=== SOURCE DATA ===
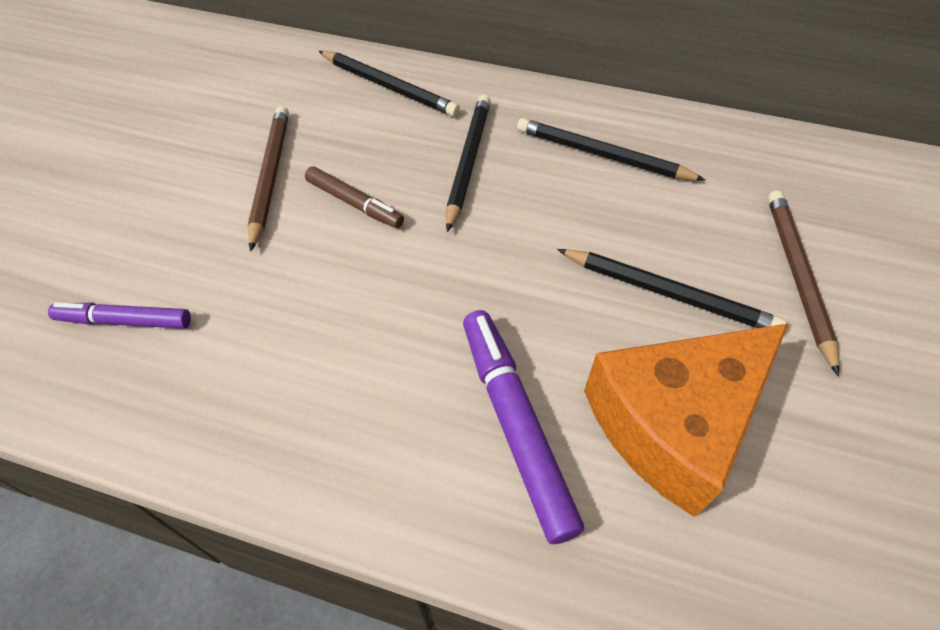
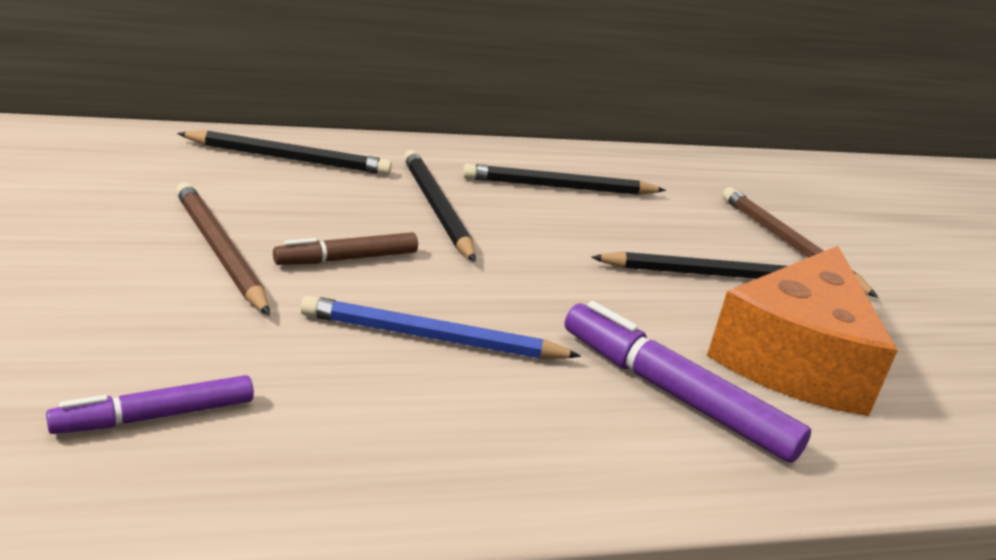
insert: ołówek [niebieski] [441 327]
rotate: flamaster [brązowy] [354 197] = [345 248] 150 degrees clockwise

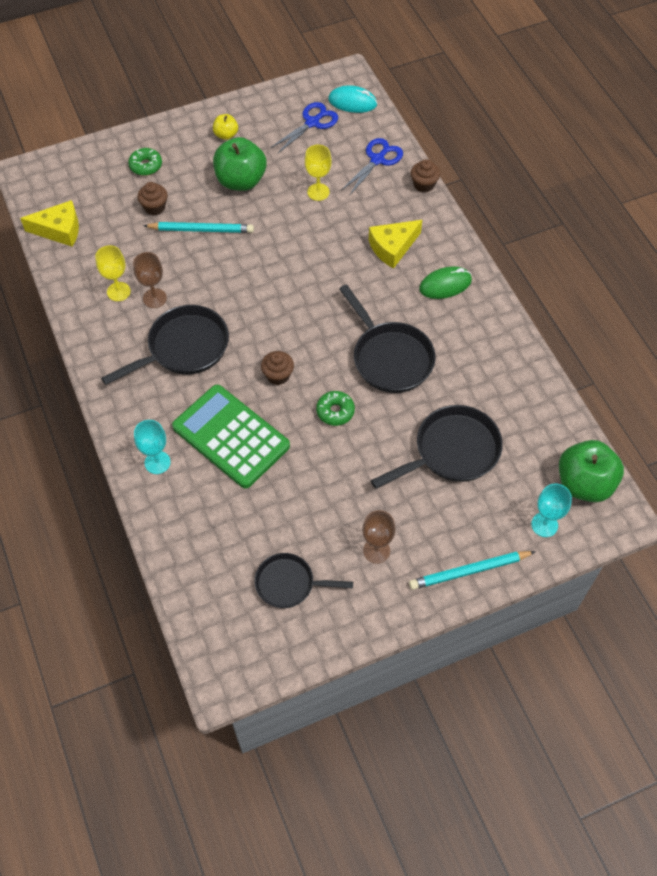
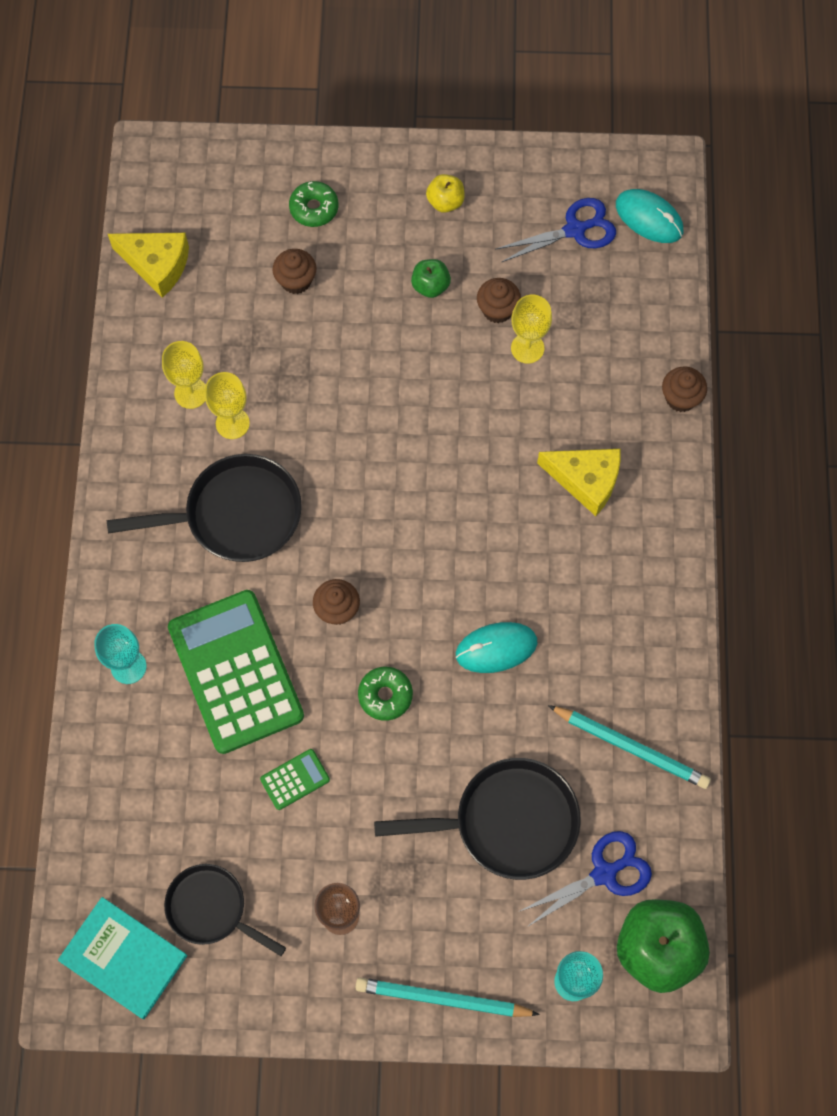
delete: myszka [zielony] [445 282]
insert: książka [turkusowy] [123 958]; kalkulator [zielony] [295 779]; muffinka [brązowy] [499 300]
move: nożyczki [niebieski] [372 167] to [585 879]; ołówek [turkusowy] [198 227] to [629 747]
replace: patelnia [czarny] [387 338] to myszka [turkusowy] [496 647]
recolor: kielich [brązowy] [150 280] to kielich [żółty] [227 405]
rotate: ser [żółty] [395 244] = [579 482] 150 degrees counterclockwise
resize: jabłko [zielony] [240 164] = [431 278] x0.50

=== EXERCISE INSTRUCTIONS ===
Only the lines from the one holding "rotate: flamaster [brązowy]" to the last line of the entries above should be printed, exactly as they appear and with no pictures.

=== REPLY ===
rotate: flamaster [brązowy] [354 197] = [345 248] 150 degrees clockwise

delete: myszka [zielony] [445 282]
insert: książka [turkusowy] [123 958]; kalkulator [zielony] [295 779]; muffinka [brązowy] [499 300]
move: nożyczki [niebieski] [372 167] to [585 879]; ołówek [turkusowy] [198 227] to [629 747]
replace: patelnia [czarny] [387 338] to myszka [turkusowy] [496 647]
recolor: kielich [brązowy] [150 280] to kielich [żółty] [227 405]
rotate: ser [żółty] [395 244] = [579 482] 150 degrees counterclockwise
resize: jabłko [zielony] [240 164] = [431 278] x0.50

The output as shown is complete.